____ Supplied material

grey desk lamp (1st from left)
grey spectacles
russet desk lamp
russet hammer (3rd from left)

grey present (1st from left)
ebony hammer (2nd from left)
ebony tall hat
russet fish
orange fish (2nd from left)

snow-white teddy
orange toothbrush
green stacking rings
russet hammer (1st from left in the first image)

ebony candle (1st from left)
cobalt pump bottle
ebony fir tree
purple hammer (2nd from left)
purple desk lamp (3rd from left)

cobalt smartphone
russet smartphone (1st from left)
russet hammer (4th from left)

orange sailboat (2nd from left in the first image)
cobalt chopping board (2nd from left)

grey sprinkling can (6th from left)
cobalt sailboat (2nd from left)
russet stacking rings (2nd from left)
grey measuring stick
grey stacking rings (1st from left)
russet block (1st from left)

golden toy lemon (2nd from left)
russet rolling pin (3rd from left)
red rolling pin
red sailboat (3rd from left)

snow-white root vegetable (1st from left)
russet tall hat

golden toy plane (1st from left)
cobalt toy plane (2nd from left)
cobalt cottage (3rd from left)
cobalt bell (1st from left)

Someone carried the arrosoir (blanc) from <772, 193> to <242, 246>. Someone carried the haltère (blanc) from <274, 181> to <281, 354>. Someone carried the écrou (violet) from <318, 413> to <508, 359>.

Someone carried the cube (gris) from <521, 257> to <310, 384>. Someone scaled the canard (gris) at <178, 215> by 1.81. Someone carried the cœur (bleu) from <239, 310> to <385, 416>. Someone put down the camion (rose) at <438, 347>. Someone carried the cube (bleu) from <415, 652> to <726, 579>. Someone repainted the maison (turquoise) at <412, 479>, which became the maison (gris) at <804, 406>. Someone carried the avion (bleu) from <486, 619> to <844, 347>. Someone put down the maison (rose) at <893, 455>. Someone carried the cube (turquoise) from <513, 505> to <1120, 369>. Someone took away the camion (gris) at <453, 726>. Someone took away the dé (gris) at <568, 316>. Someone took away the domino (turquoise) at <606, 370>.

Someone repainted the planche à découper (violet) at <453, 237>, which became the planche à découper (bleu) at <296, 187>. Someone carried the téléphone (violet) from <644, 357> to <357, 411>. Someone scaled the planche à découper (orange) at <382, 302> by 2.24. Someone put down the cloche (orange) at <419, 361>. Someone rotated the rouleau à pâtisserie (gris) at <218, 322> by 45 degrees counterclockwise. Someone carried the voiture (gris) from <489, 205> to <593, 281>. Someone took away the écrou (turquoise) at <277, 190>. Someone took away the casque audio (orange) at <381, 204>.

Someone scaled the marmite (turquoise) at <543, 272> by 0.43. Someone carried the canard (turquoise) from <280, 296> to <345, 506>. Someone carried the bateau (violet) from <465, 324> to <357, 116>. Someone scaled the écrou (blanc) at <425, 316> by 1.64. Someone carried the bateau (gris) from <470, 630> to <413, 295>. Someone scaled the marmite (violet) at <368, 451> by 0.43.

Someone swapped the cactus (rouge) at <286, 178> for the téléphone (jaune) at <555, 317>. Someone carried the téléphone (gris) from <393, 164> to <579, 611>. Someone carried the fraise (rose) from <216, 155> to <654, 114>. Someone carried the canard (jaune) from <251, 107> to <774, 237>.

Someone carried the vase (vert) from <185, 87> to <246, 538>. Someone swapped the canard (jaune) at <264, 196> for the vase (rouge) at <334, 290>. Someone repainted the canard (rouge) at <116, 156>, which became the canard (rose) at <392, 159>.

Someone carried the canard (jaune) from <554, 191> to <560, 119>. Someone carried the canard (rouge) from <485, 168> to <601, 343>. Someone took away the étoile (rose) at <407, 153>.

________

### Task to complete
Return word for word the lines above from the line with "cobalt sailboat (2nd from left)" to the line with "Someone carried the arrosoir", including both and leaving out all others.

### Exercise answer
cobalt sailboat (2nd from left)
russet stacking rings (2nd from left)
grey measuring stick
grey stacking rings (1st from left)
russet block (1st from left)

golden toy lemon (2nd from left)
russet rolling pin (3rd from left)
red rolling pin
red sailboat (3rd from left)

snow-white root vegetable (1st from left)
russet tall hat

golden toy plane (1st from left)
cobalt toy plane (2nd from left)
cobalt cottage (3rd from left)
cobalt bell (1st from left)

Someone carried the arrosoir (blanc) from <772, 193> to <242, 246>. Someone carried the haltère (blanc) from <274, 181> to <281, 354>. Someone carried the écrou (violet) from <318, 413> to <508, 359>.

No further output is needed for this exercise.